What you need to do.
In the entries that follow, find the line containing "white tile F10:H10"; from there, copy every line exactly through the line containing "purple tile H6:H7".

Data.
+===+
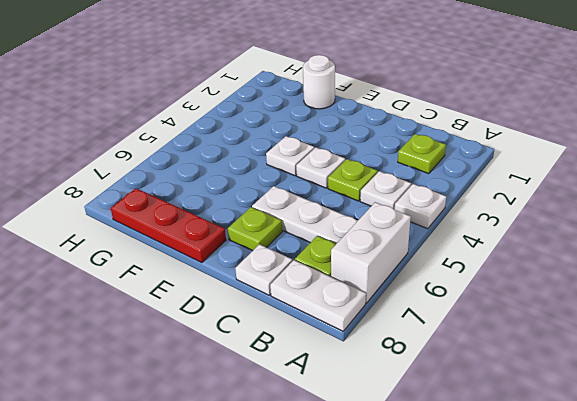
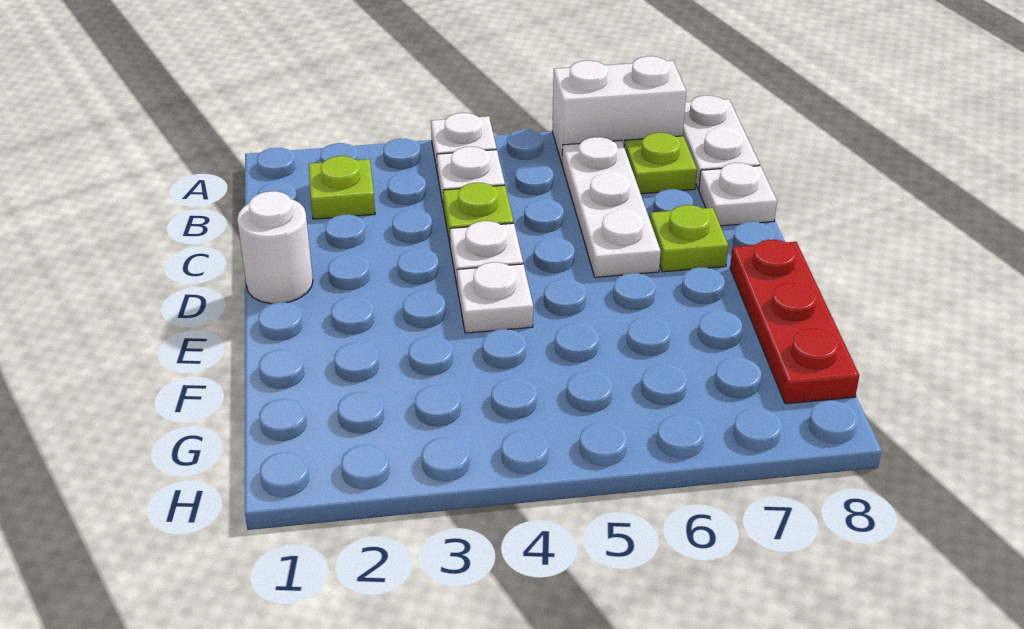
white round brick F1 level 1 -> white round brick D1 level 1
+===+
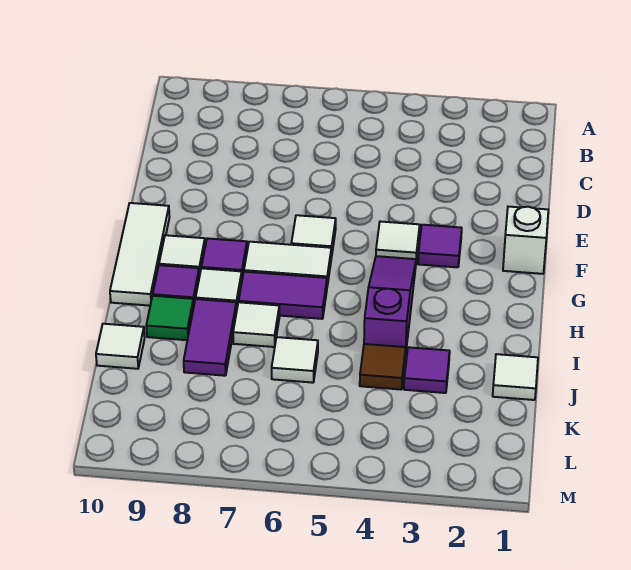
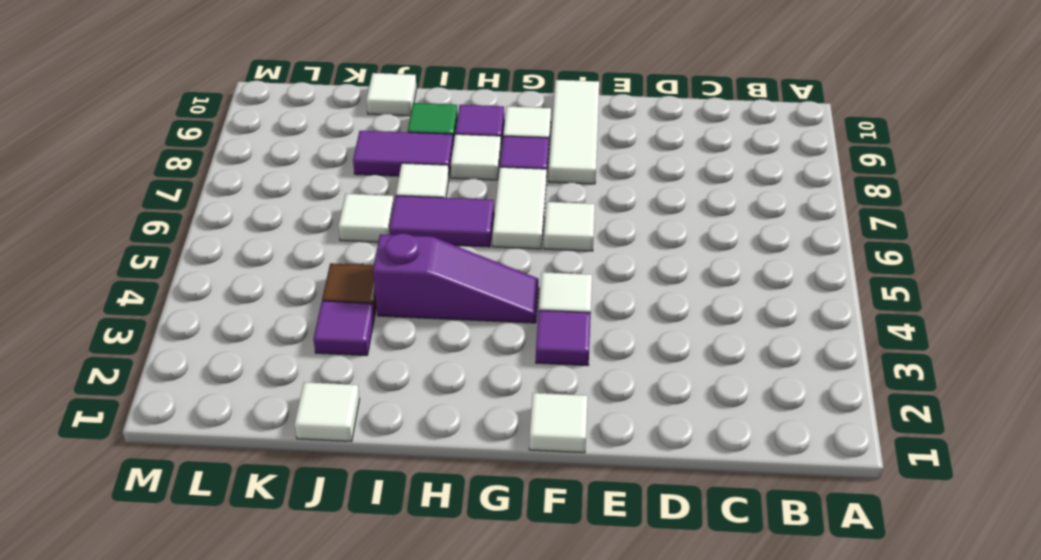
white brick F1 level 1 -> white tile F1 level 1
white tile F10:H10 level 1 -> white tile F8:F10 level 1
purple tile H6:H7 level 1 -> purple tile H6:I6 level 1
+===+
Response.
white tile F10:H10 level 1 -> white tile F8:F10 level 1
purple tile H6:H7 level 1 -> purple tile H6:I6 level 1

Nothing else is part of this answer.